=== Begin Enclosure ===
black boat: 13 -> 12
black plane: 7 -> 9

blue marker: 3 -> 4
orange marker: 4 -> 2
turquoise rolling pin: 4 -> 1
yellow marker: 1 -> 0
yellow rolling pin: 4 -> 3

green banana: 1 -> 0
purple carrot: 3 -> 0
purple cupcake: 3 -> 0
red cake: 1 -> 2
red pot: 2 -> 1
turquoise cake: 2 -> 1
=== End Enclosure ===
=== Begin Enclosure ===
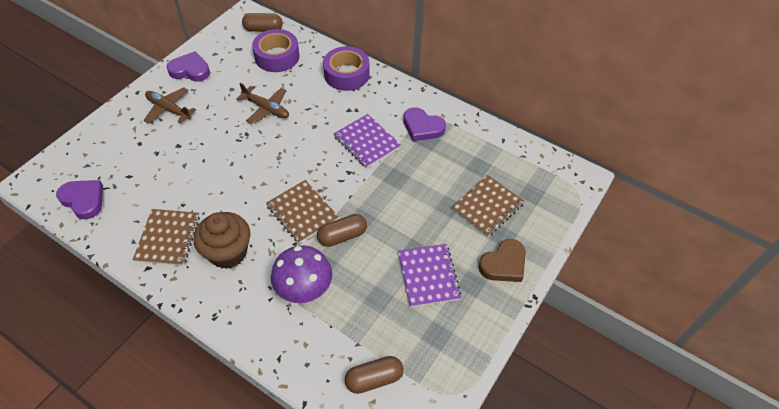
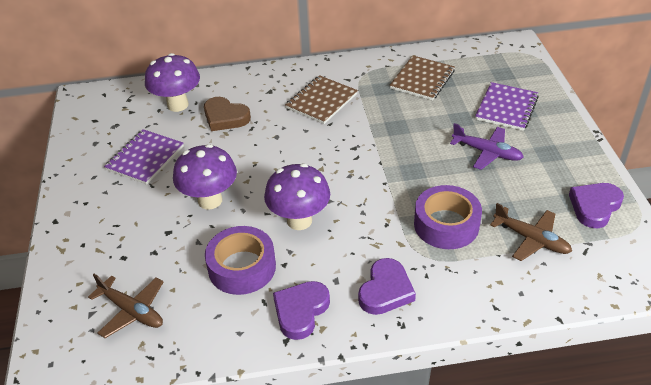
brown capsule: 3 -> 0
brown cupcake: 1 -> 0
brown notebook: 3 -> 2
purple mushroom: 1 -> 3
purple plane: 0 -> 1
=== End Enclosure ===
=== Begin Enclosure ===
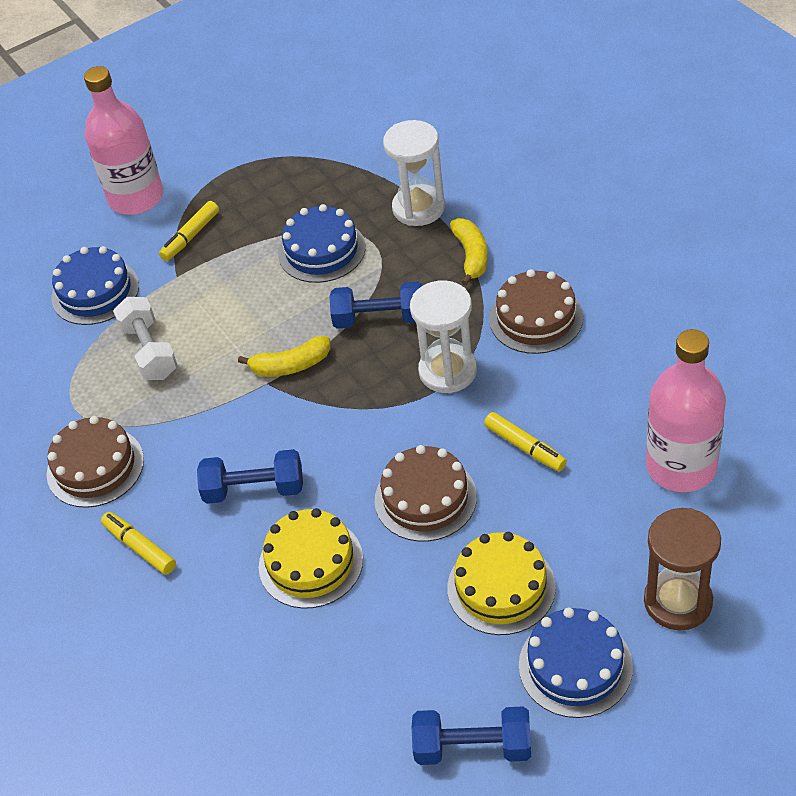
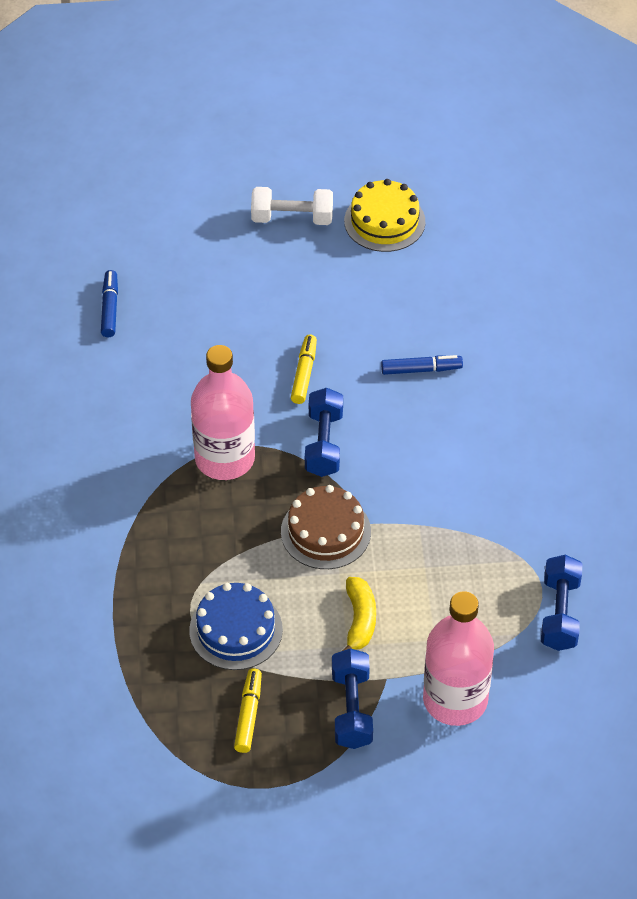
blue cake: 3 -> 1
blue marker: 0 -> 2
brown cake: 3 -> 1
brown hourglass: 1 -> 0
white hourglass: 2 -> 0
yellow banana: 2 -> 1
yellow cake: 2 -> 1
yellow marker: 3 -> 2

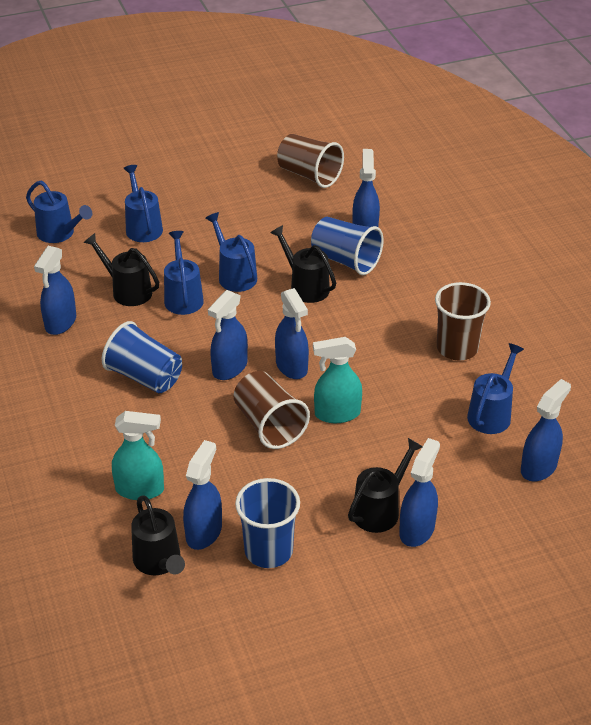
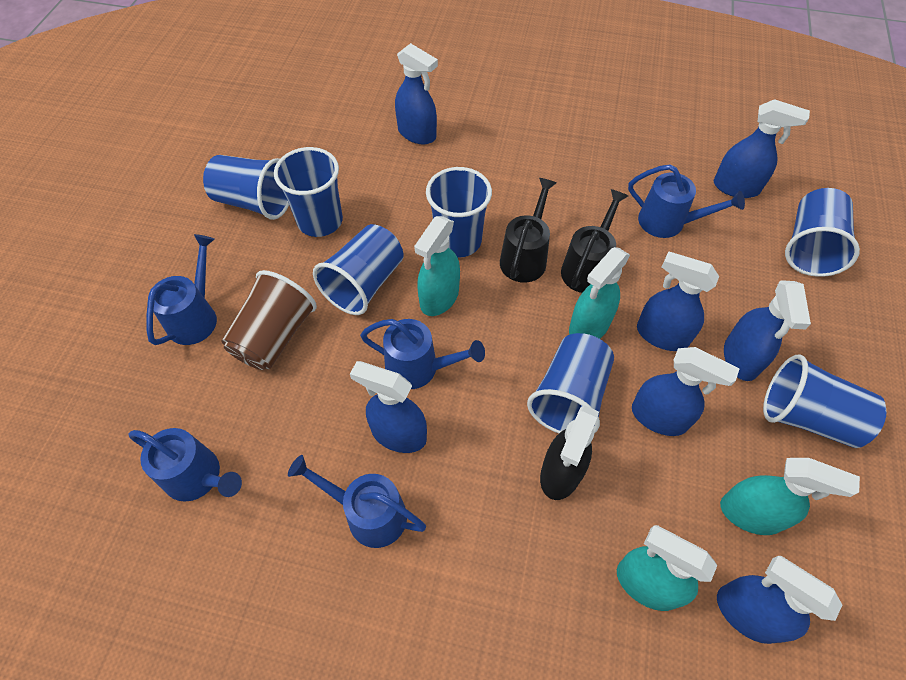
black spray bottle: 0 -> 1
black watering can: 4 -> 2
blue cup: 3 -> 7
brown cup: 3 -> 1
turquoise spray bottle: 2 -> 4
=== End Enclosure ===
-- Request --
From the records above, copy out the line with "black boat: 13 -> 12", the line with "red pot: 2 -> 1", and every line between them, word for word.

-- Answer to the problem --
black boat: 13 -> 12
black plane: 7 -> 9

blue marker: 3 -> 4
orange marker: 4 -> 2
turquoise rolling pin: 4 -> 1
yellow marker: 1 -> 0
yellow rolling pin: 4 -> 3

green banana: 1 -> 0
purple carrot: 3 -> 0
purple cupcake: 3 -> 0
red cake: 1 -> 2
red pot: 2 -> 1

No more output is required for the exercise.